### Assigned task
Copy each line in the data below that contains the word "DGND".

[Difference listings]
--
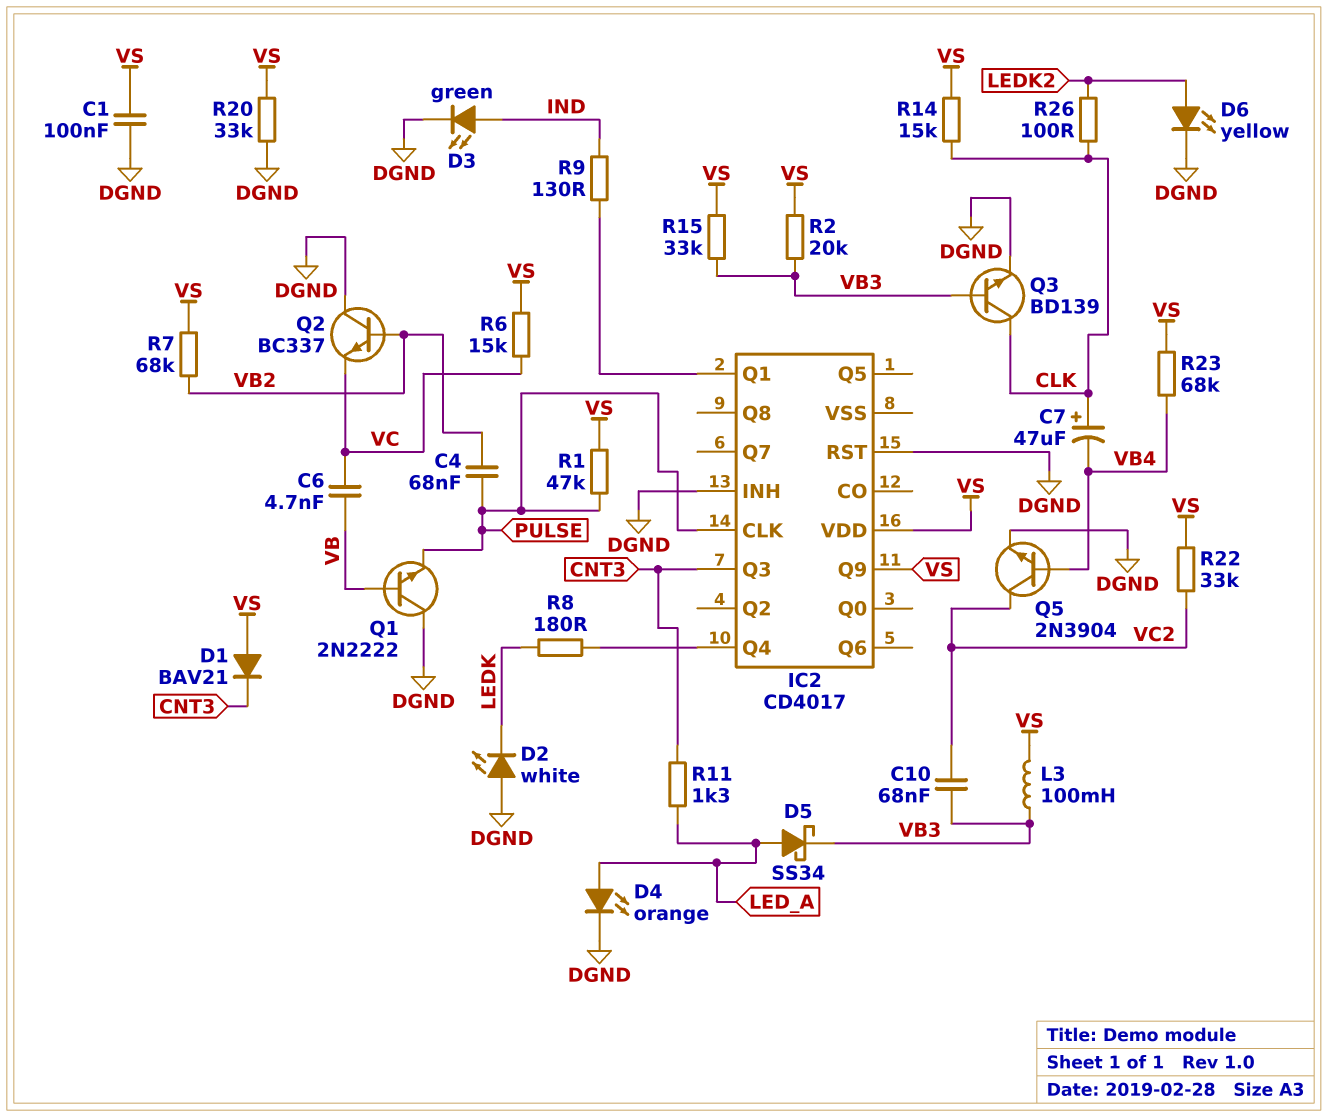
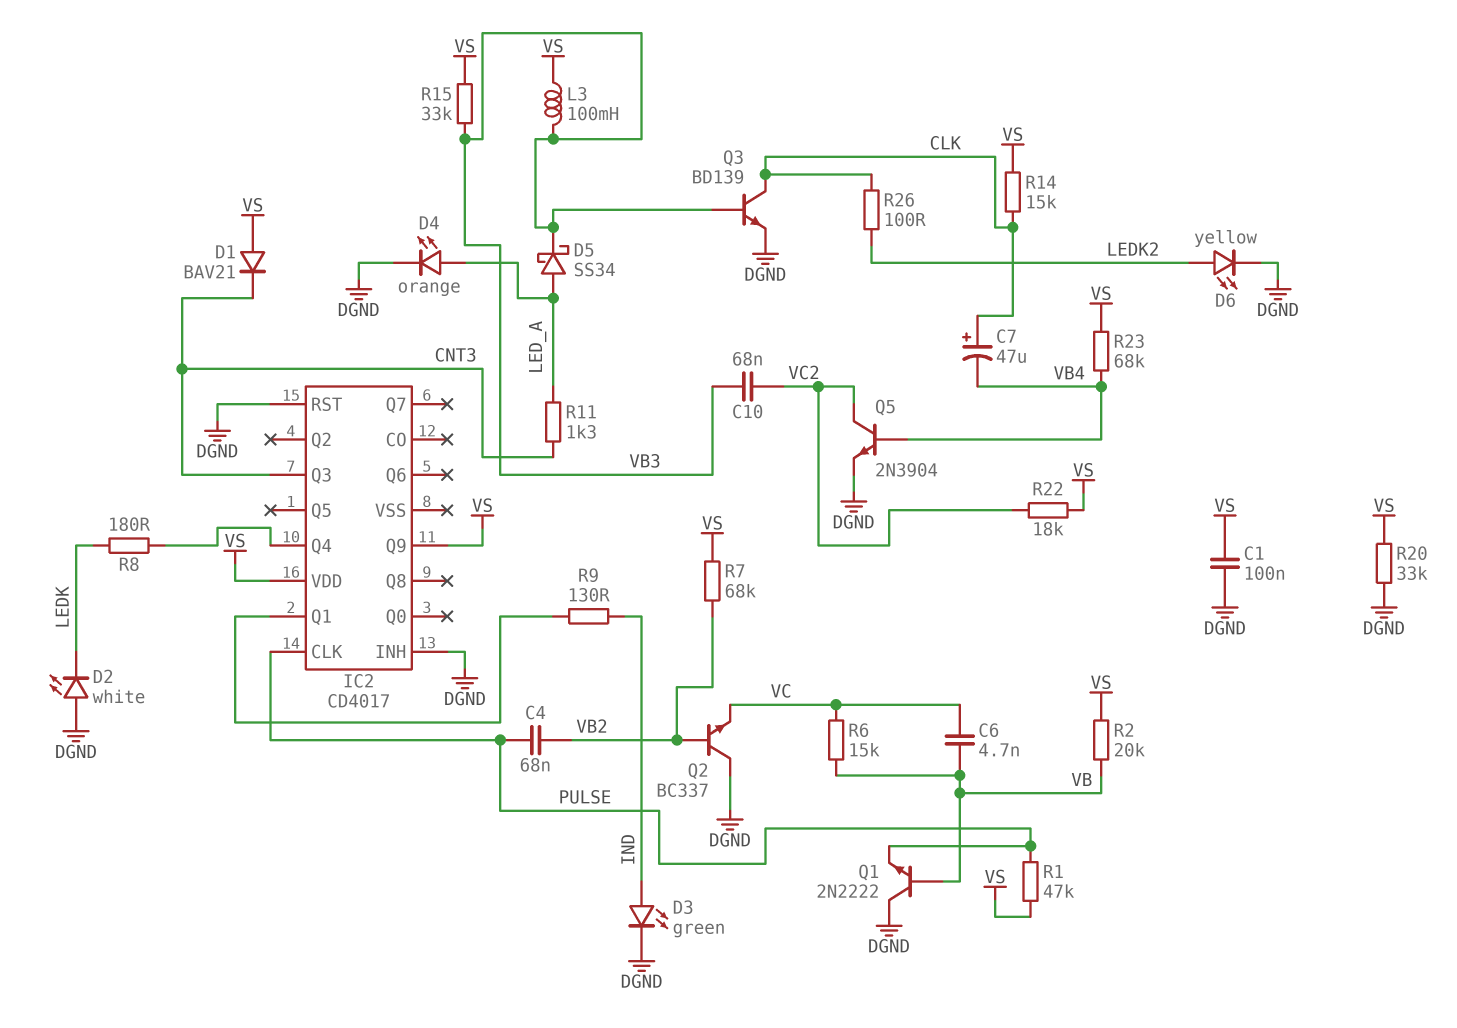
R2: 20k (VB3, VS) -> 20k (VB, VS)
R6: 15k (VC, VS) -> 15k (VB, VC)
R22: 33k (VC2, VS) -> 18k (VC2, VS)

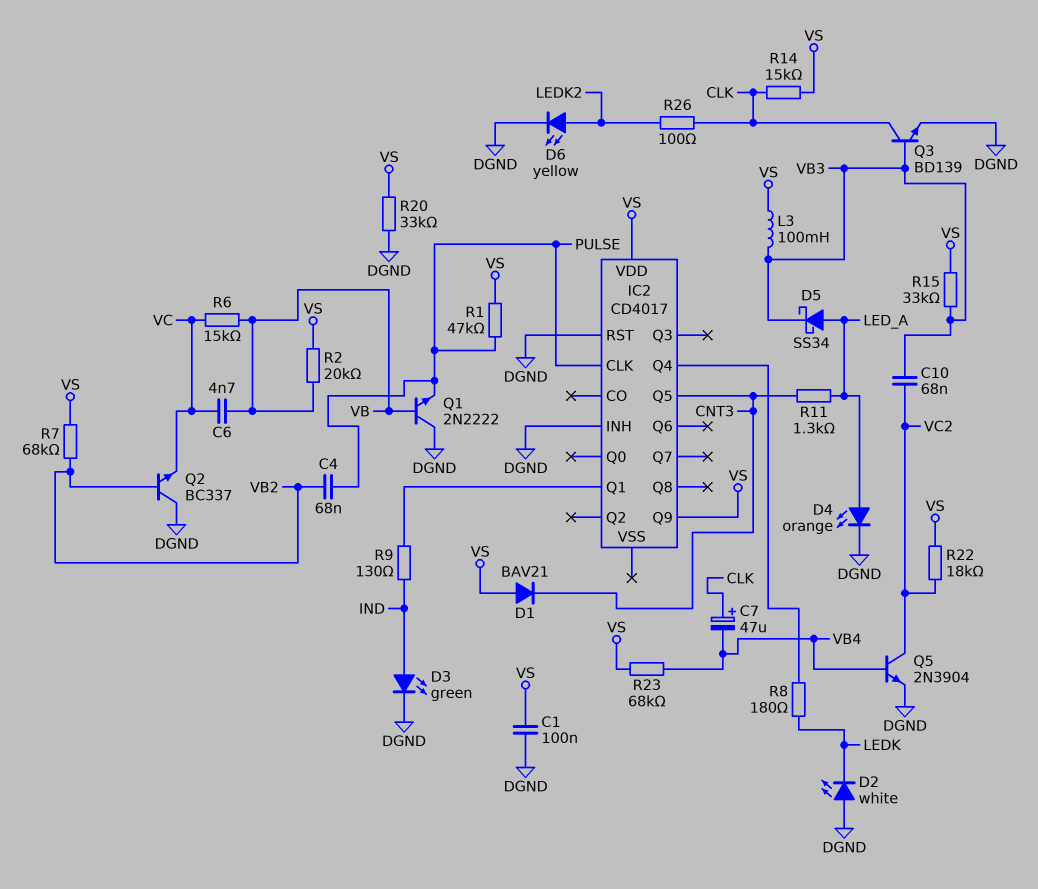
IC2 pin Q3: CNT3 -> none
IC2 pin Q5: none -> CNT3

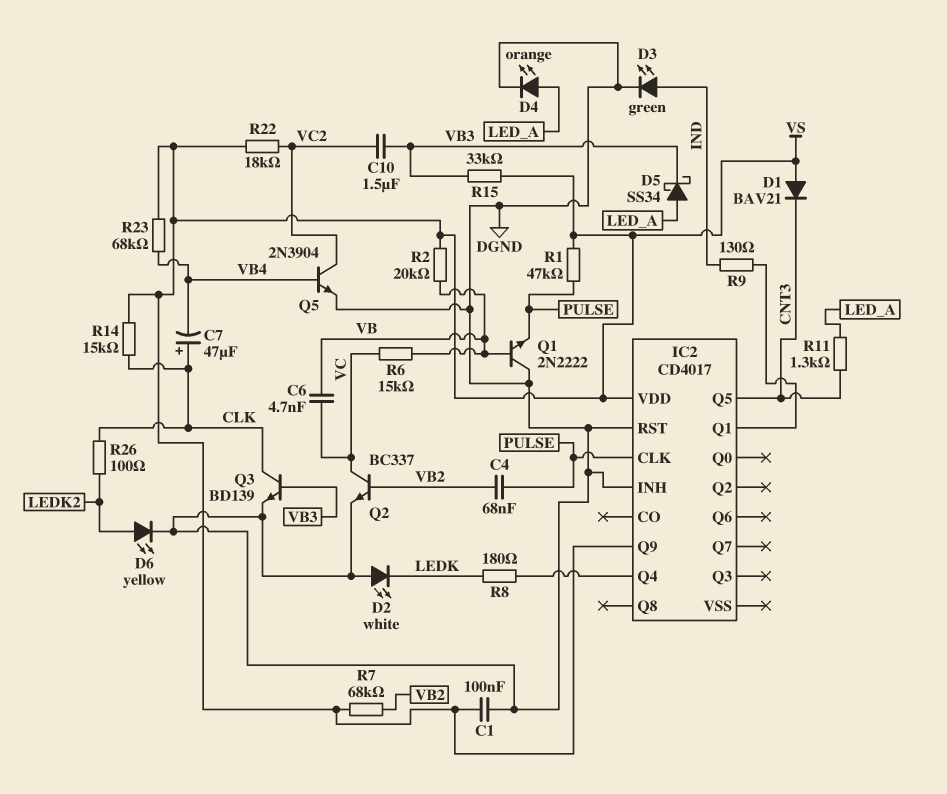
C10: 68nF (VB3, VC2) -> 1.5uF (VB3, VC2)
L3: 100mH (VB3, VS) -> none
Q2: NPN BC337 (B VB2, C DGND, E VC) -> NPN BC337 (B VB2, C VC, E DGND)
R20: 33k (DGND, VS) -> none

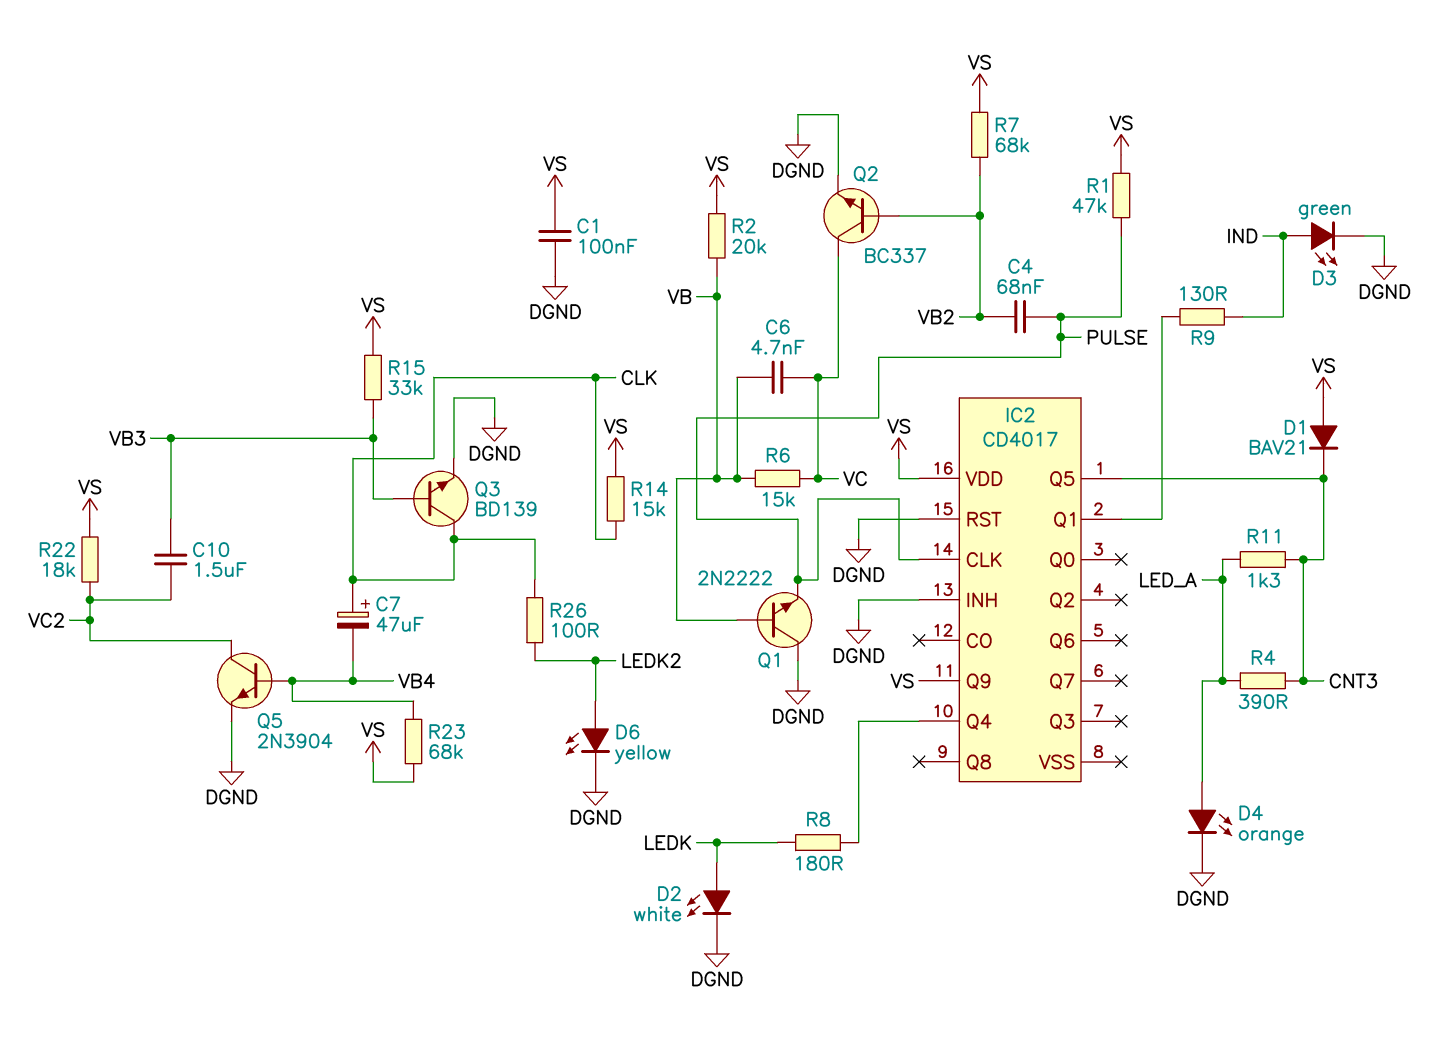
D2: LED white (A DGND, K LEDK) -> LED white (A LEDK, K DGND)
D5: schottky SS34 (A LED_A, K VB3) -> none
R4: none -> 390 (CNT3, LED_A)

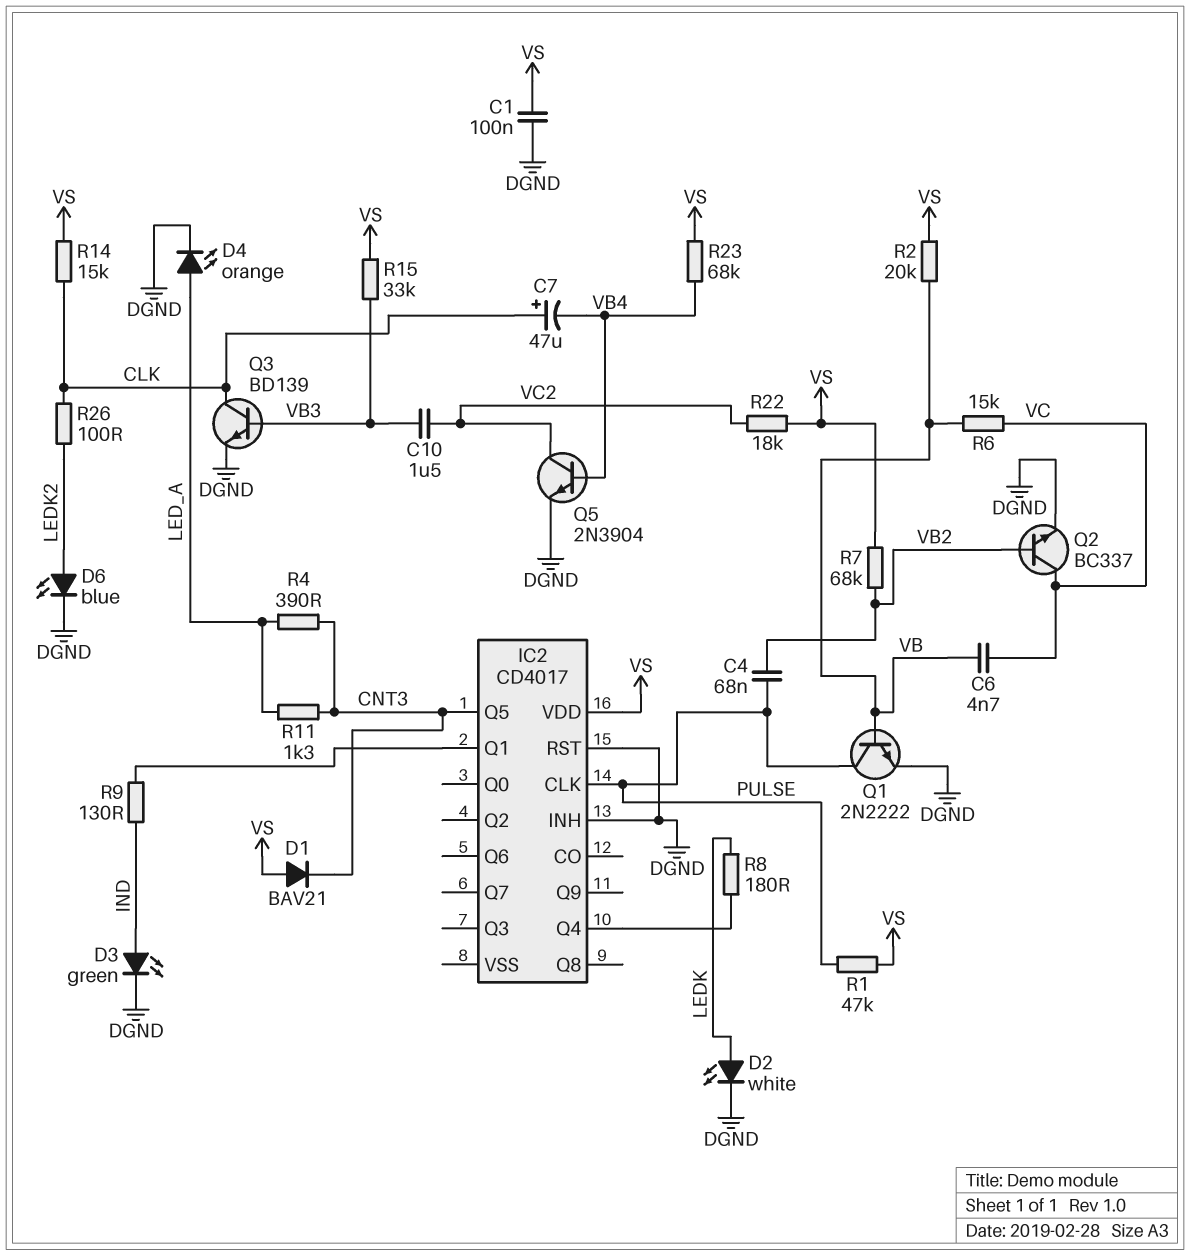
D6: LED yellow (A LEDK2, K DGND) -> LED blue (A LEDK2, K DGND)
IC2 pin Q9: VS -> none
Q1: NPN 2N2222 (B VB, C DGND, E PULSE) -> NPN 2N2222 (B VB, C PULSE, E DGND)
--
### Exercise response
Q2: NPN BC337 (B VB2, C DGND, E VC) -> NPN BC337 (B VB2, C VC, E DGND)
R20: 33k (DGND, VS) -> none
D2: LED white (A DGND, K LEDK) -> LED white (A LEDK, K DGND)
D6: LED yellow (A LEDK2, K DGND) -> LED blue (A LEDK2, K DGND)
Q1: NPN 2N2222 (B VB, C DGND, E PULSE) -> NPN 2N2222 (B VB, C PULSE, E DGND)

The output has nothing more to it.